**TASK OBJECTIVE**:
Restate the records that follow word for word. Omit the images.

**DATA TO USE**:
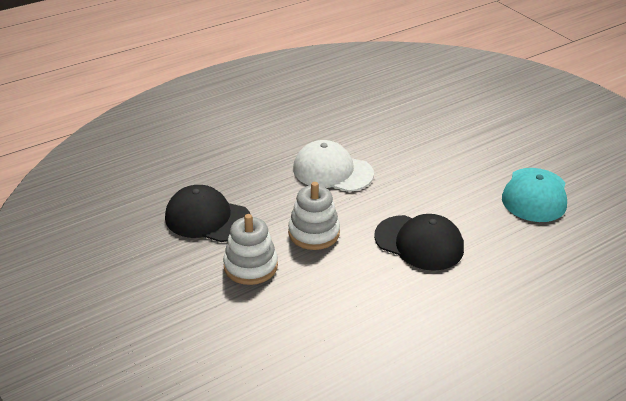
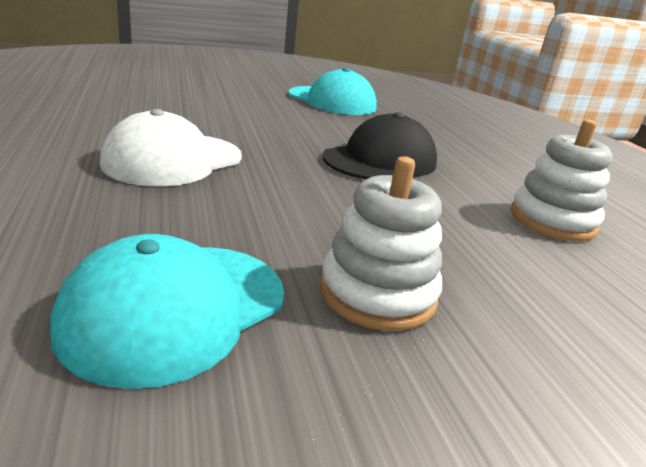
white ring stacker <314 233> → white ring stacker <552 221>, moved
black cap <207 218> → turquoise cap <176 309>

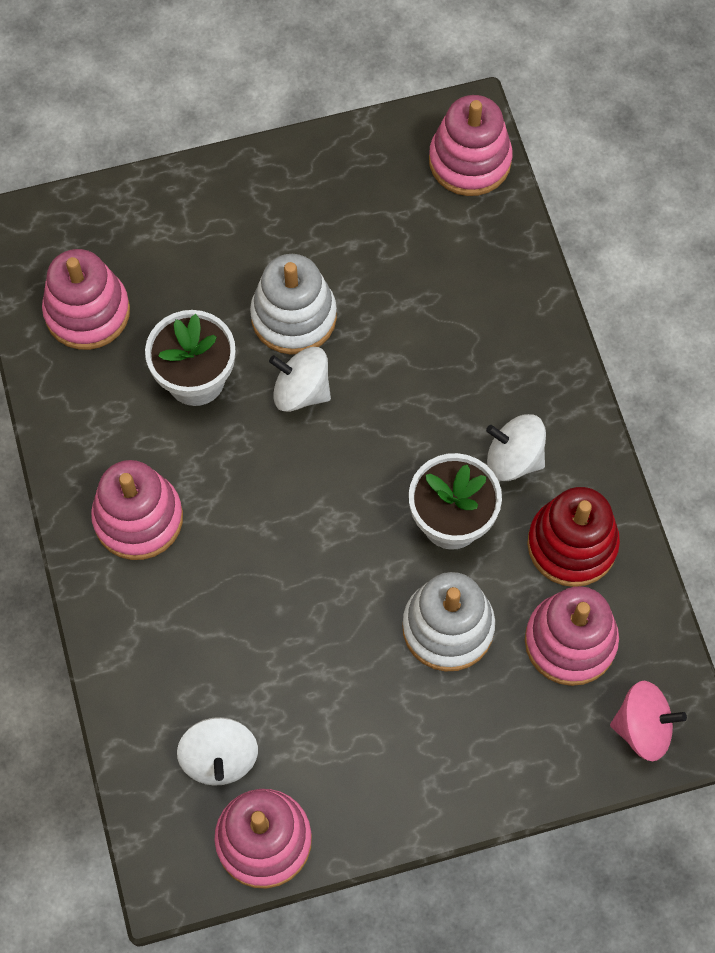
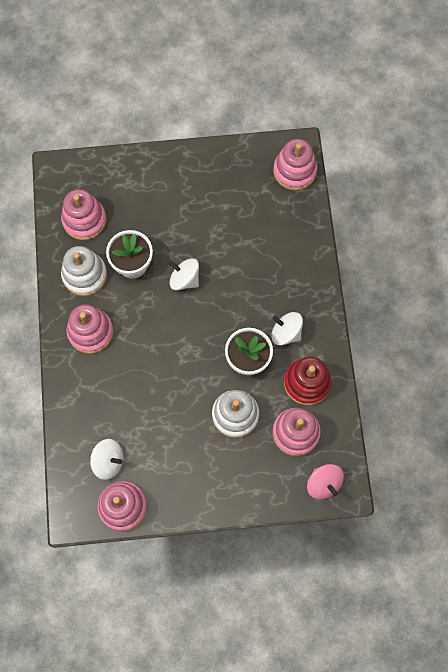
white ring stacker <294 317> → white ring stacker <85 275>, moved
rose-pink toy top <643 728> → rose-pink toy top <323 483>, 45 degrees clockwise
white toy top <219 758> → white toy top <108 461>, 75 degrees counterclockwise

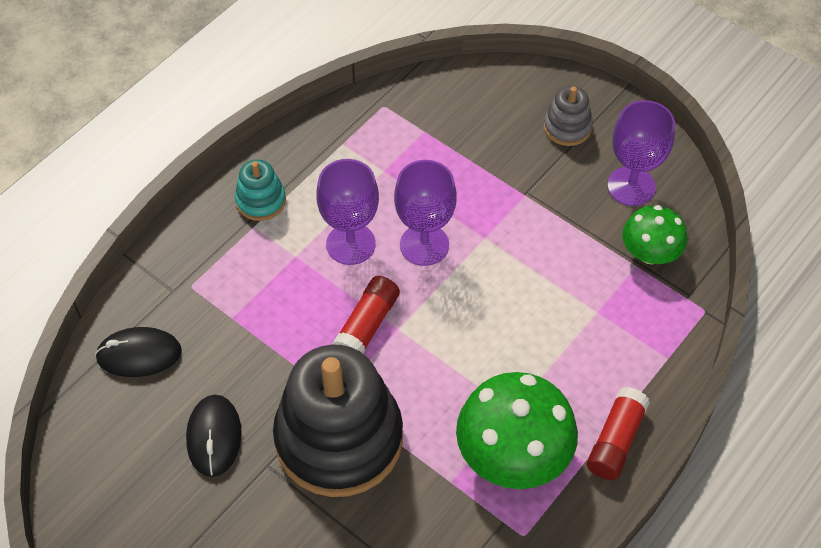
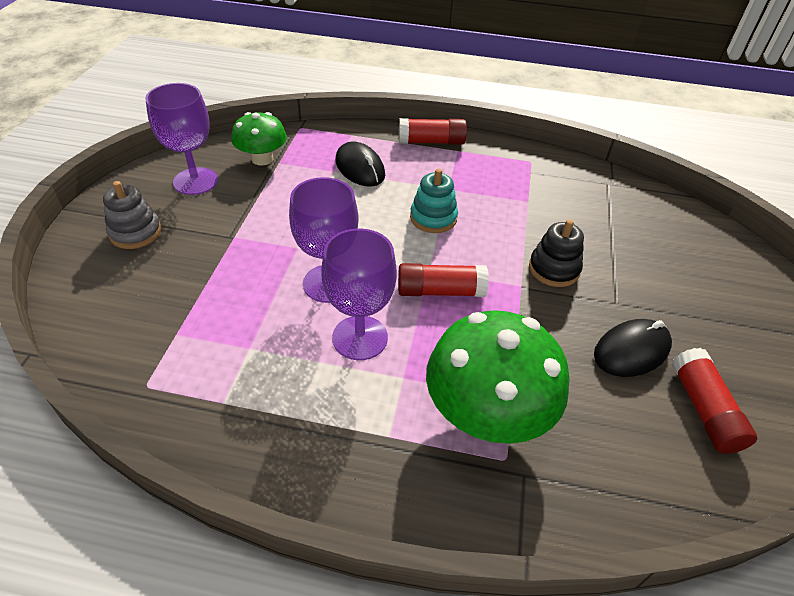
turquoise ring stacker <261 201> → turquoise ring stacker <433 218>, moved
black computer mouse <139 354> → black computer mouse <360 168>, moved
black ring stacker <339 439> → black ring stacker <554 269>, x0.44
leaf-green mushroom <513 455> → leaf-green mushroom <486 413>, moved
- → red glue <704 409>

**TASK ANSWER**:
white ring stacker <314 233> → white ring stacker <552 221>, moved
black cap <207 218> → turquoise cap <176 309>

white ring stacker <294 317> → white ring stacker <85 275>, moved
rose-pink toy top <643 728> → rose-pink toy top <323 483>, 45 degrees clockwise
white toy top <219 758> → white toy top <108 461>, 75 degrees counterclockwise

turquoise ring stacker <261 201> → turquoise ring stacker <433 218>, moved
black computer mouse <139 354> → black computer mouse <360 168>, moved
black ring stacker <339 439> → black ring stacker <554 269>, x0.44
leaf-green mushroom <513 455> → leaf-green mushroom <486 413>, moved
- → red glue <704 409>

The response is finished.